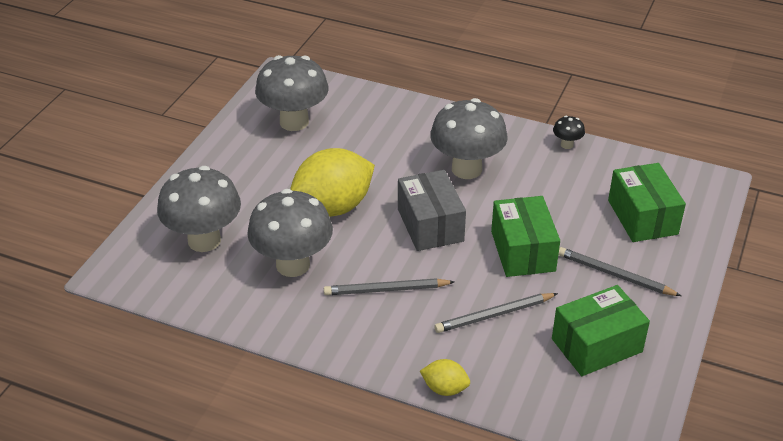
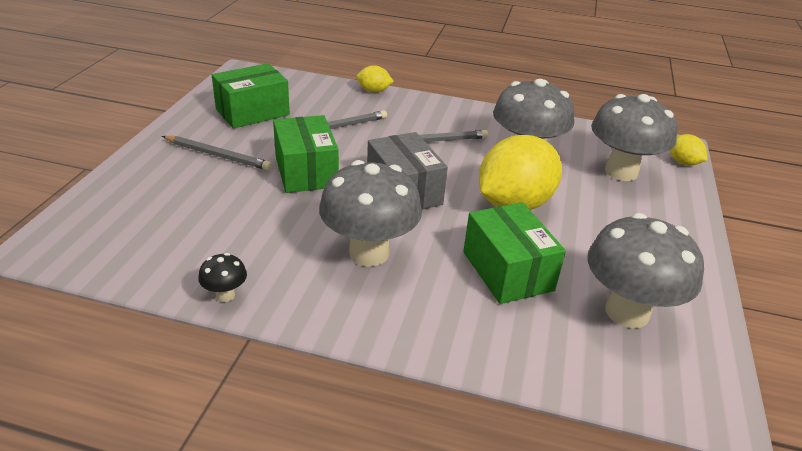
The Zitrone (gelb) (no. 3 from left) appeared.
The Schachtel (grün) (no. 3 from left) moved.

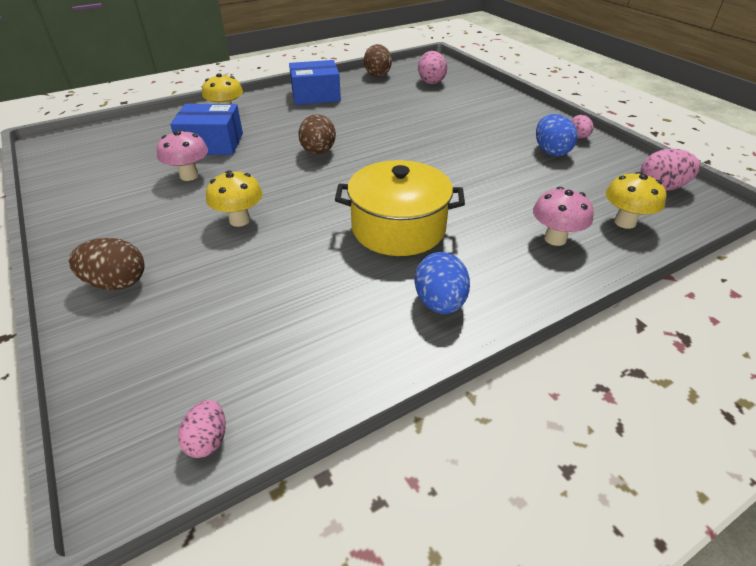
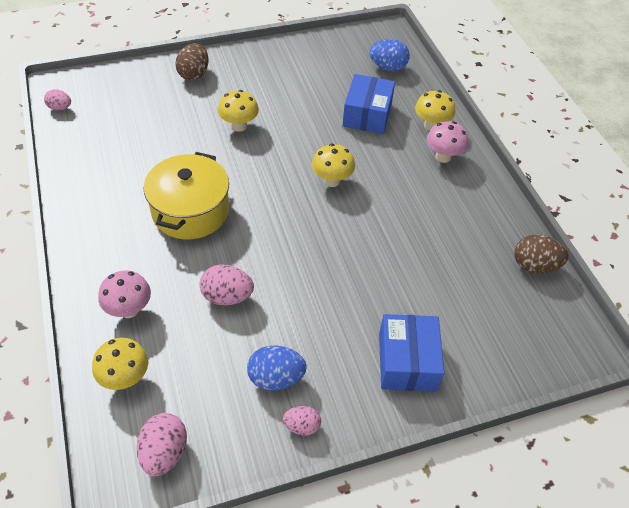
The Pilz (rosa) (no. 1 from left in the first image) moved.
The Schachtel (blau) (no. 2 from left) moved.
The Ei (blau) (no. 1 from left in the first image) moved.
The Ei (rosa) (no. 2 from left in the first image) moved.
The Ei (braun) (no. 2 from left) was replaced by the Pilz (gelb) (no. 3 from left).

| What is expected |
Pick every line containing the word "Schachtel" out of the material, and copy those lines.

| Your solution |
The Schachtel (grün) (no. 3 from left) moved.
The Schachtel (blau) (no. 2 from left) moved.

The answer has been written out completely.